▸ WORK ORDER: The required output consists solely of the lines from the top of the listing through the line containing "R1: 100 (GND, ZOB) -> 100 (U1/OUT, ZOB)", transcribed exactly.

((

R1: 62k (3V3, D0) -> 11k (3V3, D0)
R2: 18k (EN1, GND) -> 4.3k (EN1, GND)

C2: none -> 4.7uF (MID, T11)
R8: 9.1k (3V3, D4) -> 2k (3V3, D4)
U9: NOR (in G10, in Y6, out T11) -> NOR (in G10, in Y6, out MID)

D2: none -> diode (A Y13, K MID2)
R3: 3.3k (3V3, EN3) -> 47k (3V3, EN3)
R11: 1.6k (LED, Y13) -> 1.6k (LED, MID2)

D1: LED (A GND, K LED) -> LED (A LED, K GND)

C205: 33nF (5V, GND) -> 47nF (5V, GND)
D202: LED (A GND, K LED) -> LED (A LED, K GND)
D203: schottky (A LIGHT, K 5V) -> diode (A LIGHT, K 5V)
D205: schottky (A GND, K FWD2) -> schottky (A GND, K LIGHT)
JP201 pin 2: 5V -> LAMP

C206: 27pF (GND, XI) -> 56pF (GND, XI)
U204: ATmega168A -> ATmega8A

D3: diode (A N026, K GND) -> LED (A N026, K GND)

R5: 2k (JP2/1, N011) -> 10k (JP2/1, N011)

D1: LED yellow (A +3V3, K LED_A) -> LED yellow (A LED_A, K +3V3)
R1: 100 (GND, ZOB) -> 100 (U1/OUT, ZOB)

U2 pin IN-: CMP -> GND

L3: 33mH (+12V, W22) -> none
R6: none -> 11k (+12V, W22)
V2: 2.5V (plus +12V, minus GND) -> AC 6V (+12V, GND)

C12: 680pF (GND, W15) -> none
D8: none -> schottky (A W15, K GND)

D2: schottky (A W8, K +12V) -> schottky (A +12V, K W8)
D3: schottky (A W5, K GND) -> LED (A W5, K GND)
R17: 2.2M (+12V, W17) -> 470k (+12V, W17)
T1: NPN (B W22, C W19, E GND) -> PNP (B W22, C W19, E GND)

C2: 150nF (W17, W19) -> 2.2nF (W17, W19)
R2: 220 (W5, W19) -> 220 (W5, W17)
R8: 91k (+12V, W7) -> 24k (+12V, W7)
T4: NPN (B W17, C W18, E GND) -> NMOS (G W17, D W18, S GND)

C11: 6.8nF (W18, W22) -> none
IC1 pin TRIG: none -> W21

))

▸ WRITTEN RESPONSE:
R1: 62k (3V3, D0) -> 11k (3V3, D0)
R2: 18k (EN1, GND) -> 4.3k (EN1, GND)

C2: none -> 4.7uF (MID, T11)
R8: 9.1k (3V3, D4) -> 2k (3V3, D4)
U9: NOR (in G10, in Y6, out T11) -> NOR (in G10, in Y6, out MID)

D2: none -> diode (A Y13, K MID2)
R3: 3.3k (3V3, EN3) -> 47k (3V3, EN3)
R11: 1.6k (LED, Y13) -> 1.6k (LED, MID2)

D1: LED (A GND, K LED) -> LED (A LED, K GND)

C205: 33nF (5V, GND) -> 47nF (5V, GND)
D202: LED (A GND, K LED) -> LED (A LED, K GND)
D203: schottky (A LIGHT, K 5V) -> diode (A LIGHT, K 5V)
D205: schottky (A GND, K FWD2) -> schottky (A GND, K LIGHT)
JP201 pin 2: 5V -> LAMP

C206: 27pF (GND, XI) -> 56pF (GND, XI)
U204: ATmega168A -> ATmega8A

D3: diode (A N026, K GND) -> LED (A N026, K GND)

R5: 2k (JP2/1, N011) -> 10k (JP2/1, N011)

D1: LED yellow (A +3V3, K LED_A) -> LED yellow (A LED_A, K +3V3)
R1: 100 (GND, ZOB) -> 100 (U1/OUT, ZOB)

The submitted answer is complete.